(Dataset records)
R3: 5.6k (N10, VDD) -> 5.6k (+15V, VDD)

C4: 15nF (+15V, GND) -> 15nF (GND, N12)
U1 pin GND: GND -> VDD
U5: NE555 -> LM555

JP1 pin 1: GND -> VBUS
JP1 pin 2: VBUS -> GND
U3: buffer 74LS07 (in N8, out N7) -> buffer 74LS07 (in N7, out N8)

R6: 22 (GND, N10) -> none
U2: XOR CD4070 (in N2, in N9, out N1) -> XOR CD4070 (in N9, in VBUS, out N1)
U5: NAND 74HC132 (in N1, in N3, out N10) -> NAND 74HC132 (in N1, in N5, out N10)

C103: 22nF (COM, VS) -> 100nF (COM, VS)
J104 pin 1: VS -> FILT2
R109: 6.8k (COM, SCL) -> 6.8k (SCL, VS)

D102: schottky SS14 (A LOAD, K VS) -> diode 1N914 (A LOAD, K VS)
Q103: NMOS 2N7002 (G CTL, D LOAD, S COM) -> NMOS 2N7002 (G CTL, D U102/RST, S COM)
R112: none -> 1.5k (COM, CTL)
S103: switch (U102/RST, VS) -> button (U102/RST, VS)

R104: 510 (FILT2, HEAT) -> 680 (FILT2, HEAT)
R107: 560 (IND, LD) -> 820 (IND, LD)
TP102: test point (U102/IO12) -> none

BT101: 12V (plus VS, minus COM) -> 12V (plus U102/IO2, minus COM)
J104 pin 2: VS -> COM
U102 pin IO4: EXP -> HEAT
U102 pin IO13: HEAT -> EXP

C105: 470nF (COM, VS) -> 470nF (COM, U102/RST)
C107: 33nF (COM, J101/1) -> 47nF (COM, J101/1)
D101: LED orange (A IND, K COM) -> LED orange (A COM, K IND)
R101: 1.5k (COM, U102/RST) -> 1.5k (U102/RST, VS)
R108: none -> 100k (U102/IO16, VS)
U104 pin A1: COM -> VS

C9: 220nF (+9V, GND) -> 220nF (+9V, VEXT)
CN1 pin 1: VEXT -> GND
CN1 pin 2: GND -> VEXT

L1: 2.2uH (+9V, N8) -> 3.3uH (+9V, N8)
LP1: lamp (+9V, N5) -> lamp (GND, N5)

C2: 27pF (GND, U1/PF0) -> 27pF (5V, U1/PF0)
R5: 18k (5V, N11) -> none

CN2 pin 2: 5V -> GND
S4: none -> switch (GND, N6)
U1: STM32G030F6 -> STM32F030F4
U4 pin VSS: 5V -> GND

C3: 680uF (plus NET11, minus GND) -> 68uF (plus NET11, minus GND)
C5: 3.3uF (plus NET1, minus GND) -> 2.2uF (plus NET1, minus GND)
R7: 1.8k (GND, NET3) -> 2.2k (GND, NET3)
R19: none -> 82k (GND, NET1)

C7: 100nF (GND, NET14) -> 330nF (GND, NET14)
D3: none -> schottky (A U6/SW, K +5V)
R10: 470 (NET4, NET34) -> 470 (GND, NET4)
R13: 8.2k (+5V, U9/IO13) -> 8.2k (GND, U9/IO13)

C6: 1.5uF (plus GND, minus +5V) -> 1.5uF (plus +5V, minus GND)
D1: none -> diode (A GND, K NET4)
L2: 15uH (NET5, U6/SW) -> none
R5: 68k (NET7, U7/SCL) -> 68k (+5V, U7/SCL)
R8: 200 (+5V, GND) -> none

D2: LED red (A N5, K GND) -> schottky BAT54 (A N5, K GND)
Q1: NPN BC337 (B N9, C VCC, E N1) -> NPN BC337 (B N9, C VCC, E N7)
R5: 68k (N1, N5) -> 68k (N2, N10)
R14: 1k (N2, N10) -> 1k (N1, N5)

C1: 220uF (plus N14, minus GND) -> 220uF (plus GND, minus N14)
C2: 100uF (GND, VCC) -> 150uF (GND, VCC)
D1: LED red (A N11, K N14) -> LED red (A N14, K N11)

Task details ▸
Print exactly the lines above from the one with "JP1 pin 1: GND -> VBUS" to the one with "S103: switch (U102/RST, VS)", including both.

Task output ▸
JP1 pin 1: GND -> VBUS
JP1 pin 2: VBUS -> GND
U3: buffer 74LS07 (in N8, out N7) -> buffer 74LS07 (in N7, out N8)

R6: 22 (GND, N10) -> none
U2: XOR CD4070 (in N2, in N9, out N1) -> XOR CD4070 (in N9, in VBUS, out N1)
U5: NAND 74HC132 (in N1, in N3, out N10) -> NAND 74HC132 (in N1, in N5, out N10)

C103: 22nF (COM, VS) -> 100nF (COM, VS)
J104 pin 1: VS -> FILT2
R109: 6.8k (COM, SCL) -> 6.8k (SCL, VS)

D102: schottky SS14 (A LOAD, K VS) -> diode 1N914 (A LOAD, K VS)
Q103: NMOS 2N7002 (G CTL, D LOAD, S COM) -> NMOS 2N7002 (G CTL, D U102/RST, S COM)
R112: none -> 1.5k (COM, CTL)
S103: switch (U102/RST, VS) -> button (U102/RST, VS)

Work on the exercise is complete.